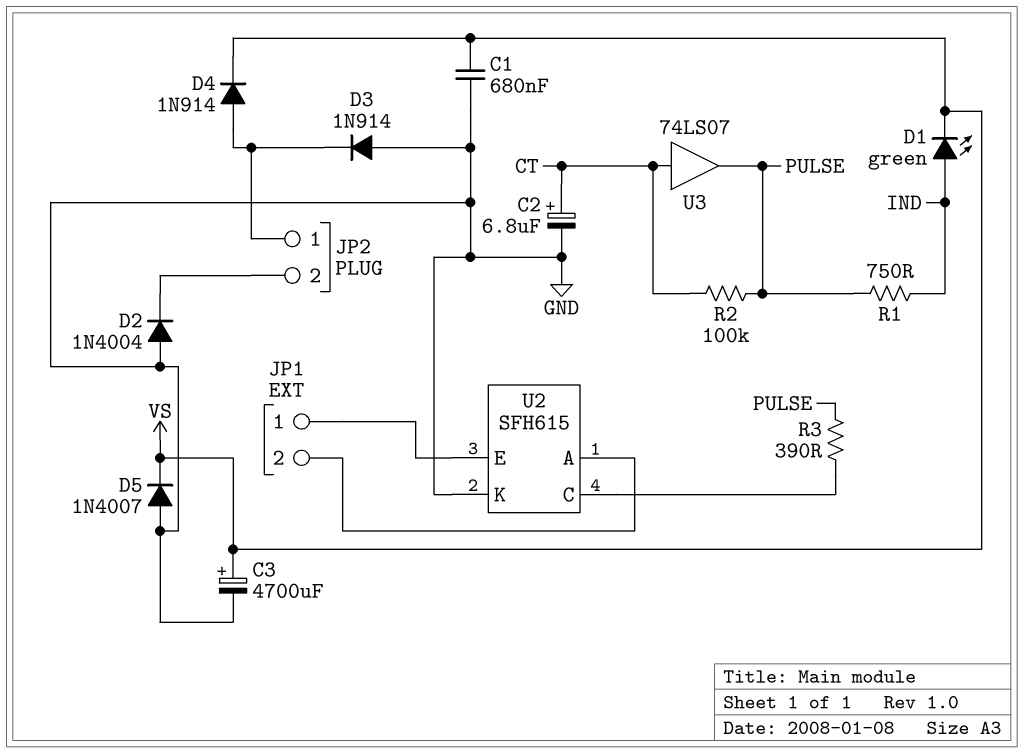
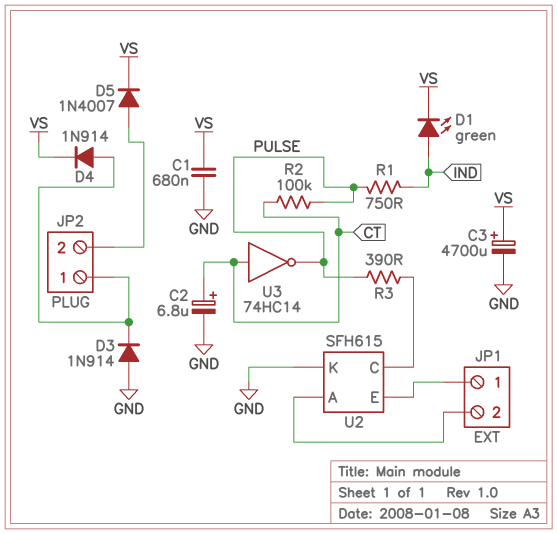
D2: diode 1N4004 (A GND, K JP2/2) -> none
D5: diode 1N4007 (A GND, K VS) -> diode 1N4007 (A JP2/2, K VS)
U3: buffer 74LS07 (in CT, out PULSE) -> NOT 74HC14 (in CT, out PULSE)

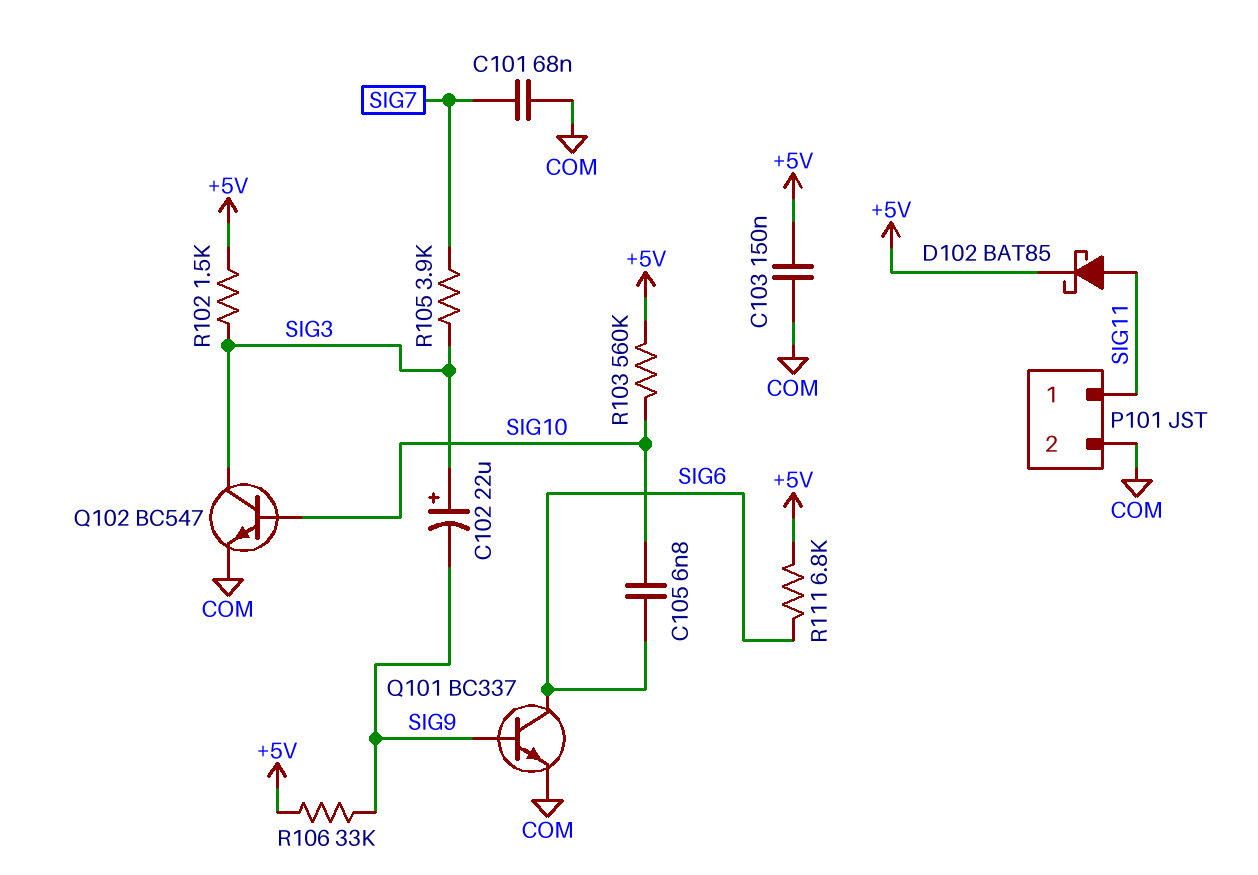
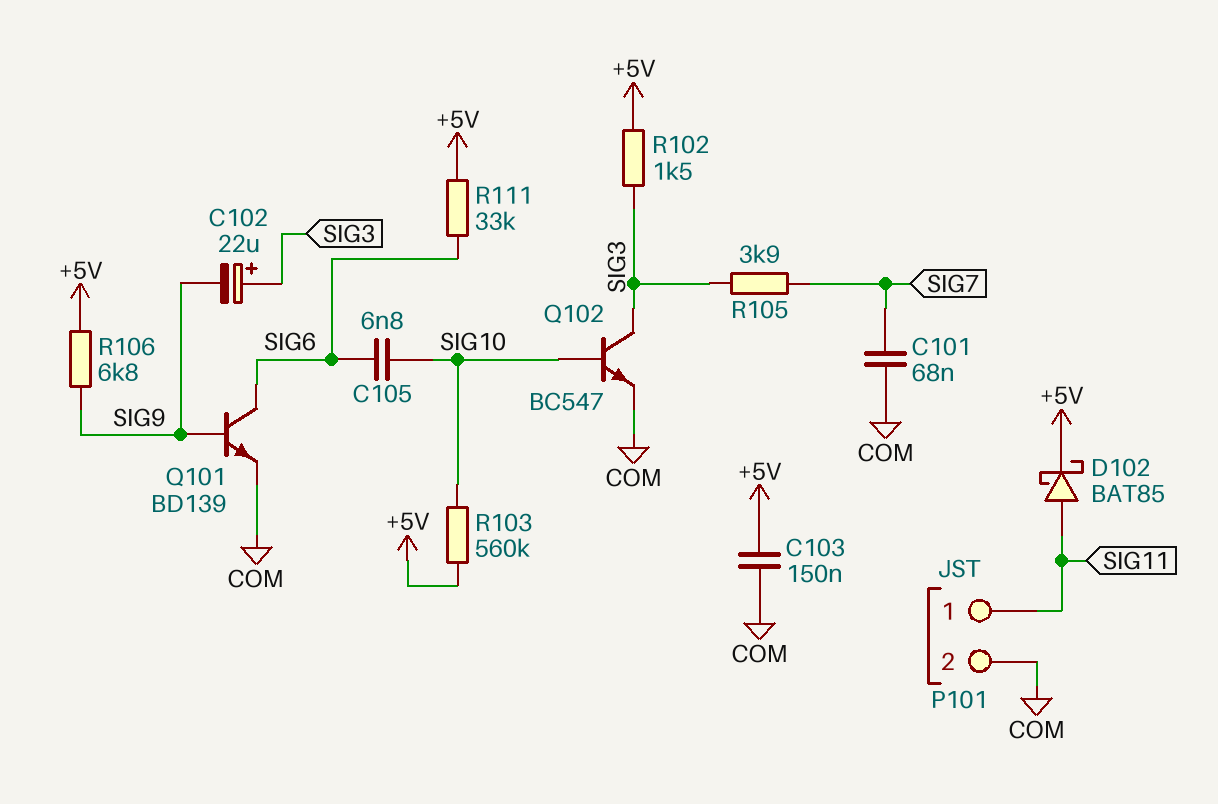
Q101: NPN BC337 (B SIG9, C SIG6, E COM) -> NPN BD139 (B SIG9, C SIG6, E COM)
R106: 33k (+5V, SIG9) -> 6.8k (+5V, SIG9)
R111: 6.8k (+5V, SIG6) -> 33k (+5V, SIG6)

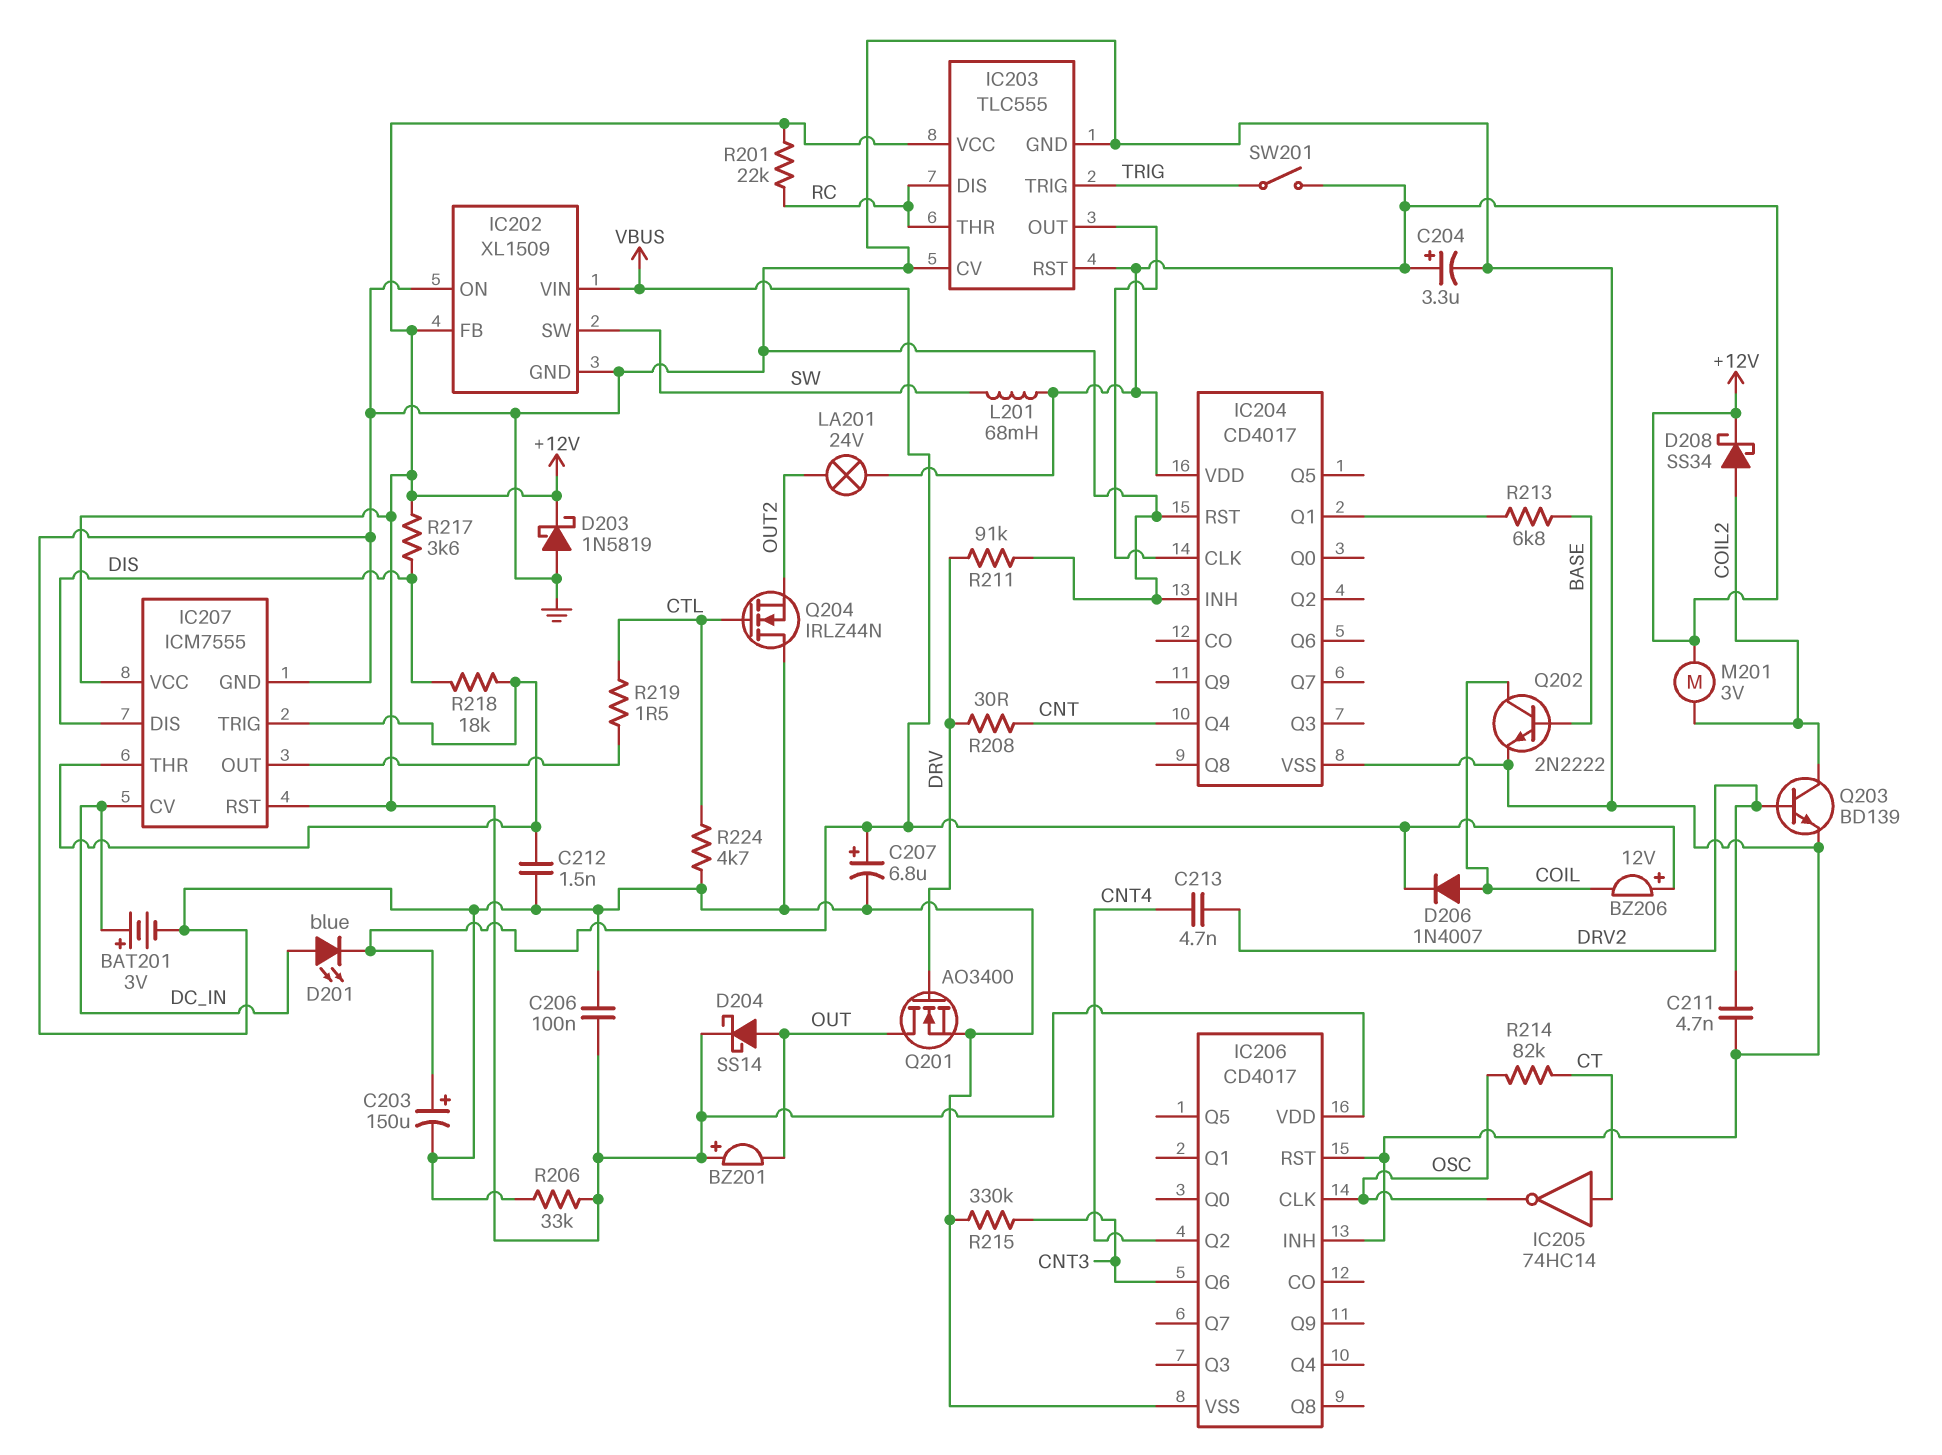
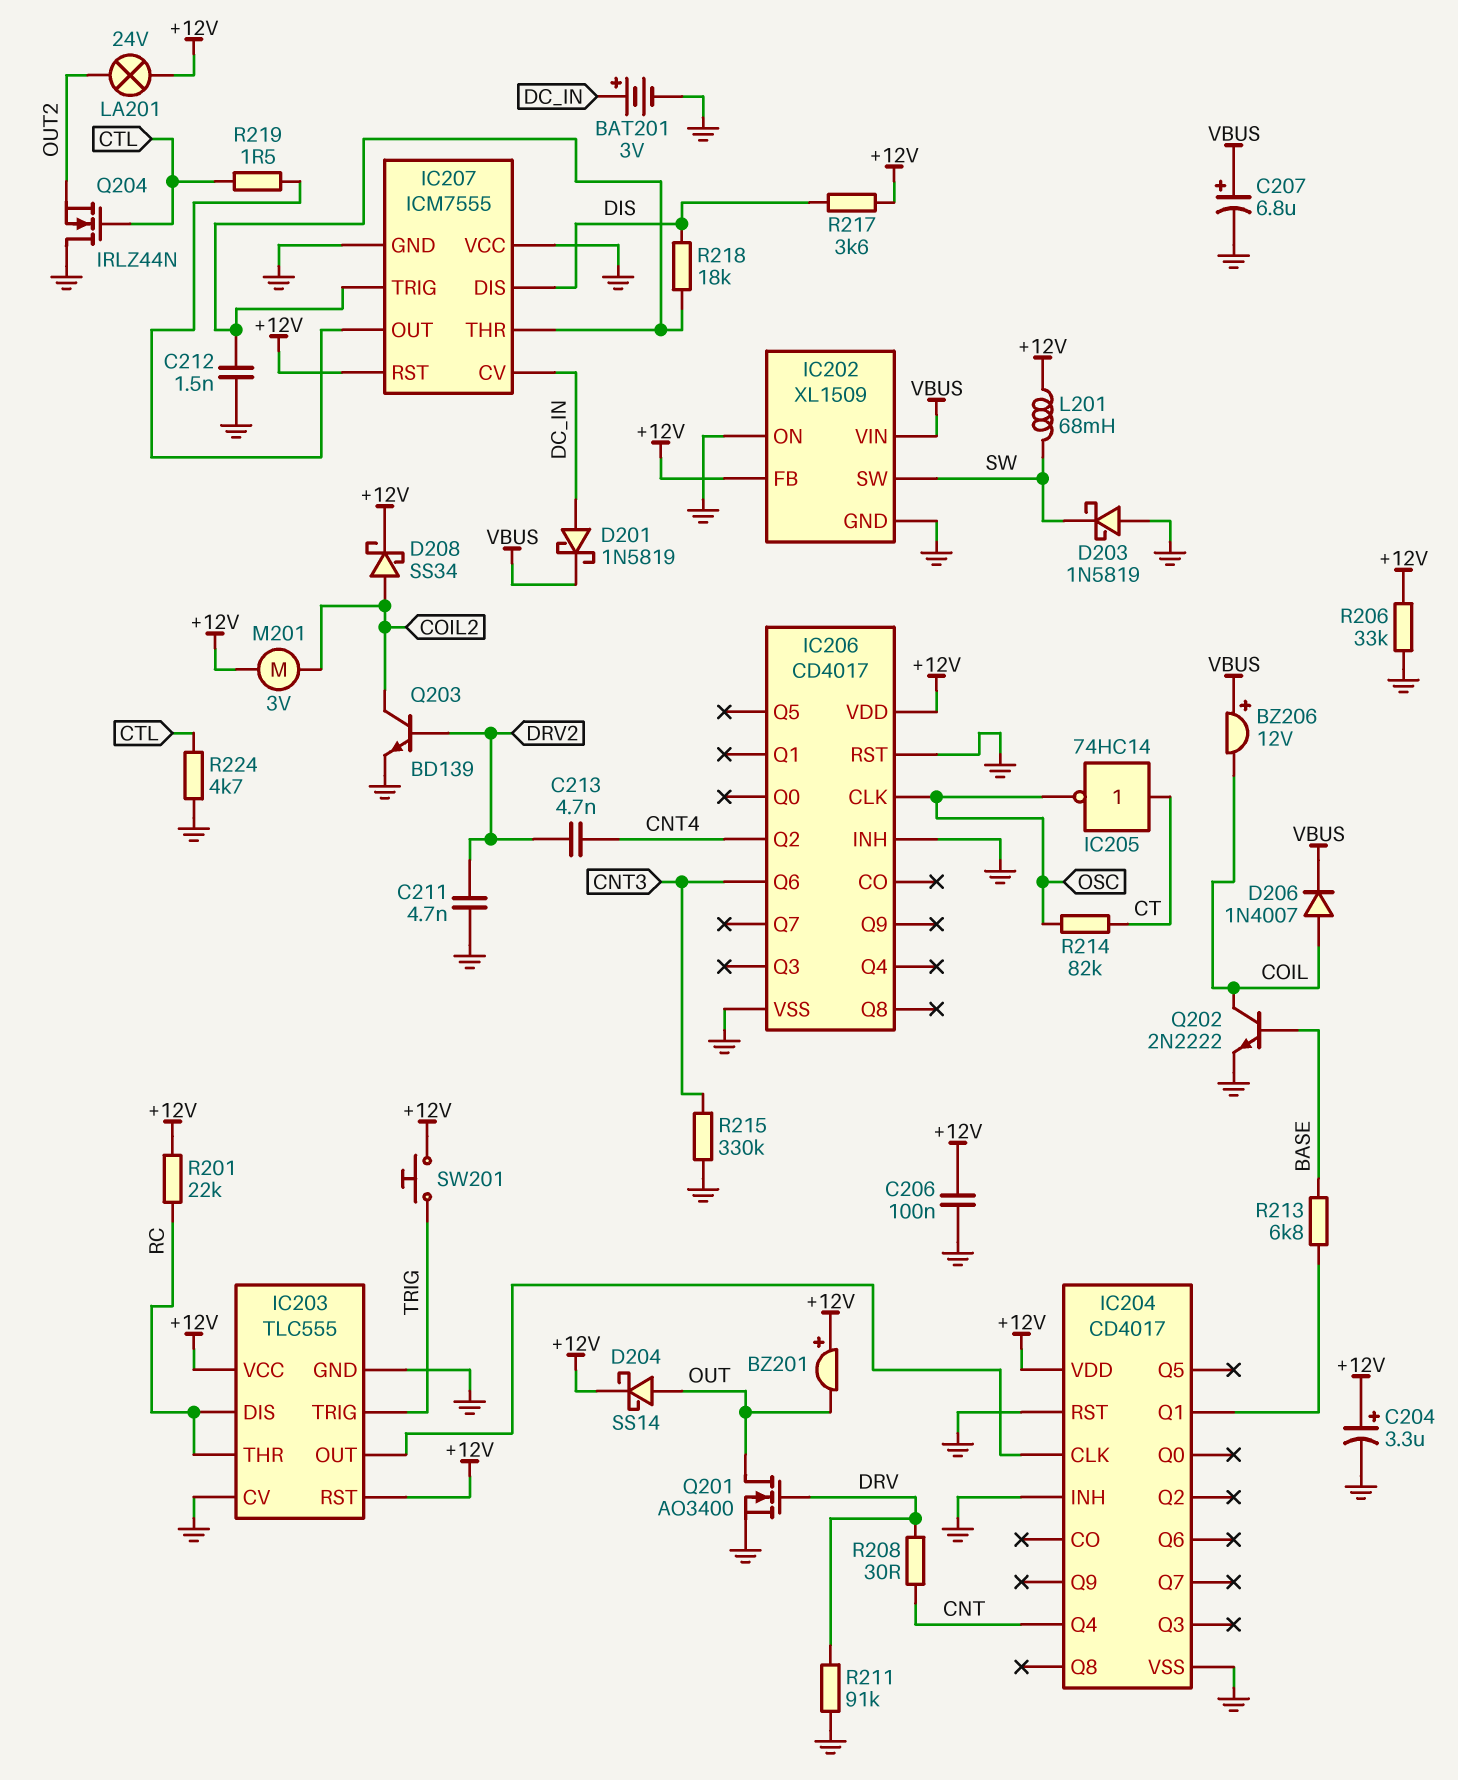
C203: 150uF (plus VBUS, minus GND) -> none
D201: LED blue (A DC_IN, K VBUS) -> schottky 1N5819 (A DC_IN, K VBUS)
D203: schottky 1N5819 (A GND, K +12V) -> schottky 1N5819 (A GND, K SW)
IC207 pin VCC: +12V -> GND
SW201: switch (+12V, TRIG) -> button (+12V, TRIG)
____
- **Task to carry out**:
Produce an exact copy of every line above, with the images left out.

- **Answer to this task**:
D2: diode 1N4004 (A GND, K JP2/2) -> none
D5: diode 1N4007 (A GND, K VS) -> diode 1N4007 (A JP2/2, K VS)
U3: buffer 74LS07 (in CT, out PULSE) -> NOT 74HC14 (in CT, out PULSE)

Q101: NPN BC337 (B SIG9, C SIG6, E COM) -> NPN BD139 (B SIG9, C SIG6, E COM)
R106: 33k (+5V, SIG9) -> 6.8k (+5V, SIG9)
R111: 6.8k (+5V, SIG6) -> 33k (+5V, SIG6)

C203: 150uF (plus VBUS, minus GND) -> none
D201: LED blue (A DC_IN, K VBUS) -> schottky 1N5819 (A DC_IN, K VBUS)
D203: schottky 1N5819 (A GND, K +12V) -> schottky 1N5819 (A GND, K SW)
IC207 pin VCC: +12V -> GND
SW201: switch (+12V, TRIG) -> button (+12V, TRIG)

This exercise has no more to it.